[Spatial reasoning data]

☆ ☆ ☆ ☆ ☆ ☆ ☆

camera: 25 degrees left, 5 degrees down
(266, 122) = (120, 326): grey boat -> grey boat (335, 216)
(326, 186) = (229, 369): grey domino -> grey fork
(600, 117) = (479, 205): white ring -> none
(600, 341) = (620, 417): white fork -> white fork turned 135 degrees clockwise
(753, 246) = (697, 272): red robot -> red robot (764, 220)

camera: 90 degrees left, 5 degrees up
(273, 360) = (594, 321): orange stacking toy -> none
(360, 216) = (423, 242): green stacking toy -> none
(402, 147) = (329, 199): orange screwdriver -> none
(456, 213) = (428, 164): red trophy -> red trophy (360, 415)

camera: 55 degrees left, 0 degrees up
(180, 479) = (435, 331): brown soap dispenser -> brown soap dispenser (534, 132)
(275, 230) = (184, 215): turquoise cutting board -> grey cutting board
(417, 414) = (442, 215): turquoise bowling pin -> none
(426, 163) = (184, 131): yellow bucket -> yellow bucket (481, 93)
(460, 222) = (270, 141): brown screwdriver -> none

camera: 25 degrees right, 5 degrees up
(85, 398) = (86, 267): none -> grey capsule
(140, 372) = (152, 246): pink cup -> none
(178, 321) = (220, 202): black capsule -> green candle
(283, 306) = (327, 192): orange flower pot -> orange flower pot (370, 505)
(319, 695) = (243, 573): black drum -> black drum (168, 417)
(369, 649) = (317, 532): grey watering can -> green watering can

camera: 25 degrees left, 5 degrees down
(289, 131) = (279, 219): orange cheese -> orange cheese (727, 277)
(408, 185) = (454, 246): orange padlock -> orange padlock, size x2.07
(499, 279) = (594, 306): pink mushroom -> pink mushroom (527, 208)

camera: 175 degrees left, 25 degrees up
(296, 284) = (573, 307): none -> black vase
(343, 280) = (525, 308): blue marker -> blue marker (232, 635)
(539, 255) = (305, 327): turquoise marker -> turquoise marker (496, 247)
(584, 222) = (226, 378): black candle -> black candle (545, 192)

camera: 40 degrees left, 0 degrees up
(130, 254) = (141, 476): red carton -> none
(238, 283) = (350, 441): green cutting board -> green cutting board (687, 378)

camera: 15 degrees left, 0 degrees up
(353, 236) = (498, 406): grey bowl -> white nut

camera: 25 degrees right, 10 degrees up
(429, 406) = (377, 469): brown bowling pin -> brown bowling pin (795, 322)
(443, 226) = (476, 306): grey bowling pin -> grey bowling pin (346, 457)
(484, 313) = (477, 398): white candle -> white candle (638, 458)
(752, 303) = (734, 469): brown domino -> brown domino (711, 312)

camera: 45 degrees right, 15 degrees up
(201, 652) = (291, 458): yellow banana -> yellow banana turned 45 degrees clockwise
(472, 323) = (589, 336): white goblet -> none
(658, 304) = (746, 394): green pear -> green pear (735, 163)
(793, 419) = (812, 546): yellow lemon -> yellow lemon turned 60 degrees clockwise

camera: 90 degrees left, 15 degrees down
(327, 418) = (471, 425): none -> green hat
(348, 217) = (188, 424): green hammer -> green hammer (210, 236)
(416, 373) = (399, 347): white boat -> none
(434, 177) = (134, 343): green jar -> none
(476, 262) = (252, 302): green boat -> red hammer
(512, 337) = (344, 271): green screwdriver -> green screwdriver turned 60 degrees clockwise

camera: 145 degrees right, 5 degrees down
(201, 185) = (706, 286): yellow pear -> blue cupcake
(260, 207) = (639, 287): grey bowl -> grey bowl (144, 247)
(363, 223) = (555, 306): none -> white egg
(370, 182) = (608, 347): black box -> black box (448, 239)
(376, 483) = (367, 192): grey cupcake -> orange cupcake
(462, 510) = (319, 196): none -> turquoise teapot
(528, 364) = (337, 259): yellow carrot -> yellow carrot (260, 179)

☆ ☆ ☆ ☆ ☆ ☆ ☆

WORK ORDER – The response must contain every entry, each one identical to the original.

RESULT FOR THIS EXERCISE –
camera: 25 degrees left, 5 degrees down
(266, 122) = (120, 326): grey boat -> grey boat (335, 216)
(326, 186) = (229, 369): grey domino -> grey fork
(600, 117) = (479, 205): white ring -> none
(600, 341) = (620, 417): white fork -> white fork turned 135 degrees clockwise
(753, 246) = (697, 272): red robot -> red robot (764, 220)

camera: 90 degrees left, 5 degrees up
(273, 360) = (594, 321): orange stacking toy -> none
(360, 216) = (423, 242): green stacking toy -> none
(402, 147) = (329, 199): orange screwdriver -> none
(456, 213) = (428, 164): red trophy -> red trophy (360, 415)

camera: 55 degrees left, 0 degrees up
(180, 479) = (435, 331): brown soap dispenser -> brown soap dispenser (534, 132)
(275, 230) = (184, 215): turquoise cutting board -> grey cutting board
(417, 414) = (442, 215): turquoise bowling pin -> none
(426, 163) = (184, 131): yellow bucket -> yellow bucket (481, 93)
(460, 222) = (270, 141): brown screwdriver -> none

camera: 25 degrees right, 5 degrees up
(85, 398) = (86, 267): none -> grey capsule
(140, 372) = (152, 246): pink cup -> none
(178, 321) = (220, 202): black capsule -> green candle
(283, 306) = (327, 192): orange flower pot -> orange flower pot (370, 505)
(319, 695) = (243, 573): black drum -> black drum (168, 417)
(369, 649) = (317, 532): grey watering can -> green watering can

camera: 25 degrees left, 5 degrees down
(289, 131) = (279, 219): orange cheese -> orange cheese (727, 277)
(408, 185) = (454, 246): orange padlock -> orange padlock, size x2.07
(499, 279) = (594, 306): pink mushroom -> pink mushroom (527, 208)

camera: 175 degrees left, 25 degrees up
(296, 284) = (573, 307): none -> black vase
(343, 280) = (525, 308): blue marker -> blue marker (232, 635)
(539, 255) = (305, 327): turquoise marker -> turquoise marker (496, 247)
(584, 222) = (226, 378): black candle -> black candle (545, 192)

camera: 40 degrees left, 0 degrees up
(130, 254) = (141, 476): red carton -> none
(238, 283) = (350, 441): green cutting board -> green cutting board (687, 378)

camera: 15 degrees left, 0 degrees up
(353, 236) = (498, 406): grey bowl -> white nut

camera: 25 degrees right, 10 degrees up
(429, 406) = (377, 469): brown bowling pin -> brown bowling pin (795, 322)
(443, 226) = (476, 306): grey bowling pin -> grey bowling pin (346, 457)
(484, 313) = (477, 398): white candle -> white candle (638, 458)
(752, 303) = (734, 469): brown domino -> brown domino (711, 312)

camera: 45 degrees right, 15 degrees up
(201, 652) = (291, 458): yellow banana -> yellow banana turned 45 degrees clockwise
(472, 323) = (589, 336): white goblet -> none
(658, 304) = (746, 394): green pear -> green pear (735, 163)
(793, 419) = (812, 546): yellow lemon -> yellow lemon turned 60 degrees clockwise

camera: 90 degrees left, 15 degrees down
(327, 418) = (471, 425): none -> green hat
(348, 217) = (188, 424): green hammer -> green hammer (210, 236)
(416, 373) = (399, 347): white boat -> none
(434, 177) = (134, 343): green jar -> none
(476, 262) = (252, 302): green boat -> red hammer
(512, 337) = (344, 271): green screwdriver -> green screwdriver turned 60 degrees clockwise

camera: 145 degrees right, 5 degrees down
(201, 185) = (706, 286): yellow pear -> blue cupcake
(260, 207) = (639, 287): grey bowl -> grey bowl (144, 247)
(363, 223) = (555, 306): none -> white egg
(370, 182) = (608, 347): black box -> black box (448, 239)
(376, 483) = (367, 192): grey cupcake -> orange cupcake
(462, 510) = (319, 196): none -> turquoise teapot
(528, 364) = (337, 259): yellow carrot -> yellow carrot (260, 179)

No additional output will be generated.